ABOUT THIS EXERCISE: Could each record be restated word for word?

STUDY MATERIAL Start Marker

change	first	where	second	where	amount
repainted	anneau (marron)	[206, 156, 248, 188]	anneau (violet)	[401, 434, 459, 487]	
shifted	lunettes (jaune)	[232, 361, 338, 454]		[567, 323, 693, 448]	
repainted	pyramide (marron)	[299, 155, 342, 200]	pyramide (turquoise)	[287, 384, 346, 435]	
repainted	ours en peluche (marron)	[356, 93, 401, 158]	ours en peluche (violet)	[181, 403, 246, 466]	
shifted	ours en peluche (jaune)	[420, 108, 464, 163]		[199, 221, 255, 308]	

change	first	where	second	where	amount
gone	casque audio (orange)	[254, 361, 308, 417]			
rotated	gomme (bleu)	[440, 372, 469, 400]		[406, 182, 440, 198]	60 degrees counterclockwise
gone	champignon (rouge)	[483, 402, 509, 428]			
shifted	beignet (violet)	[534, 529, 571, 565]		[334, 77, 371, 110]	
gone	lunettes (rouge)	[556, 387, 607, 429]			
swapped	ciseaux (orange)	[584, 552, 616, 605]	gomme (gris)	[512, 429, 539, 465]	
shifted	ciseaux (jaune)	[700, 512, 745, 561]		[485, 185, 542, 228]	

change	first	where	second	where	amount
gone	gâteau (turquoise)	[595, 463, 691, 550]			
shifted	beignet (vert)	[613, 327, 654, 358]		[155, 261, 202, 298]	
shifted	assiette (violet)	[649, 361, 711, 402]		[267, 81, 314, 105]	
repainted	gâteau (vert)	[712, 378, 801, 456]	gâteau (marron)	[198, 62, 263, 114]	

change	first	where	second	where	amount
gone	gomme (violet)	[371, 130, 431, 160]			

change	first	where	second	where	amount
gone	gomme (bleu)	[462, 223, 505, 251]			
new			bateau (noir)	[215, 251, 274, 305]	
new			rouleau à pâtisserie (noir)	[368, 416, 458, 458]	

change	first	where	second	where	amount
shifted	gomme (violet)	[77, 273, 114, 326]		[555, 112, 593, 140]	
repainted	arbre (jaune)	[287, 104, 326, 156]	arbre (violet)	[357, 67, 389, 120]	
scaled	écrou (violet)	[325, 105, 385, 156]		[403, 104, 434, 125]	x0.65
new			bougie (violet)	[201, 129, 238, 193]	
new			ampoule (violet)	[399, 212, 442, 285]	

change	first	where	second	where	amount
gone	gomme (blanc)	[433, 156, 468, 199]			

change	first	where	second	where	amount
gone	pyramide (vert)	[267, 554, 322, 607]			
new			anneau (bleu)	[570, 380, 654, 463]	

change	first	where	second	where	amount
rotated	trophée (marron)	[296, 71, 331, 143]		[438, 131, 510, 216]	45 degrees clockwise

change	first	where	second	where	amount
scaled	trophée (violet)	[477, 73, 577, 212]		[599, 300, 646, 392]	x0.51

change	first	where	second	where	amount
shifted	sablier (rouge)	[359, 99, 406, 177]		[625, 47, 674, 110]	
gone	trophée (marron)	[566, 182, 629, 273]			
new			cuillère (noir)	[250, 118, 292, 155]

STUDY MATERIAL End Marker

WRITTEN REPLY:
change	first	where	second	where	amount
repainted	anneau (marron)	[206, 156, 248, 188]	anneau (violet)	[401, 434, 459, 487]	
shifted	lunettes (jaune)	[232, 361, 338, 454]		[567, 323, 693, 448]	
repainted	pyramide (marron)	[299, 155, 342, 200]	pyramide (turquoise)	[287, 384, 346, 435]	
repainted	ours en peluche (marron)	[356, 93, 401, 158]	ours en peluche (violet)	[181, 403, 246, 466]	
shifted	ours en peluche (jaune)	[420, 108, 464, 163]		[199, 221, 255, 308]	

change	first	where	second	where	amount
gone	casque audio (orange)	[254, 361, 308, 417]			
rotated	gomme (bleu)	[440, 372, 469, 400]		[406, 182, 440, 198]	60 degrees counterclockwise
gone	champignon (rouge)	[483, 402, 509, 428]			
shifted	beignet (violet)	[534, 529, 571, 565]		[334, 77, 371, 110]	
gone	lunettes (rouge)	[556, 387, 607, 429]			
swapped	ciseaux (orange)	[584, 552, 616, 605]	gomme (gris)	[512, 429, 539, 465]	
shifted	ciseaux (jaune)	[700, 512, 745, 561]		[485, 185, 542, 228]	

change	first	where	second	where	amount
gone	gâteau (turquoise)	[595, 463, 691, 550]			
shifted	beignet (vert)	[613, 327, 654, 358]		[155, 261, 202, 298]	
shifted	assiette (violet)	[649, 361, 711, 402]		[267, 81, 314, 105]	
repainted	gâteau (vert)	[712, 378, 801, 456]	gâteau (marron)	[198, 62, 263, 114]	

change	first	where	second	where	amount
gone	gomme (violet)	[371, 130, 431, 160]			

change	first	where	second	where	amount
gone	gomme (bleu)	[462, 223, 505, 251]			
new			bateau (noir)	[215, 251, 274, 305]	
new			rouleau à pâtisserie (noir)	[368, 416, 458, 458]	

change	first	where	second	where	amount
shifted	gomme (violet)	[77, 273, 114, 326]		[555, 112, 593, 140]	
repainted	arbre (jaune)	[287, 104, 326, 156]	arbre (violet)	[357, 67, 389, 120]	
scaled	écrou (violet)	[325, 105, 385, 156]		[403, 104, 434, 125]	x0.65
new			bougie (violet)	[201, 129, 238, 193]	
new			ampoule (violet)	[399, 212, 442, 285]	

change	first	where	second	where	amount
gone	gomme (blanc)	[433, 156, 468, 199]			

change	first	where	second	where	amount
gone	pyramide (vert)	[267, 554, 322, 607]			
new			anneau (bleu)	[570, 380, 654, 463]	

change	first	where	second	where	amount
rotated	trophée (marron)	[296, 71, 331, 143]		[438, 131, 510, 216]	45 degrees clockwise

change	first	where	second	where	amount
scaled	trophée (violet)	[477, 73, 577, 212]		[599, 300, 646, 392]	x0.51

change	first	where	second	where	amount
shifted	sablier (rouge)	[359, 99, 406, 177]		[625, 47, 674, 110]	
gone	trophée (marron)	[566, 182, 629, 273]			
new			cuillère (noir)	[250, 118, 292, 155]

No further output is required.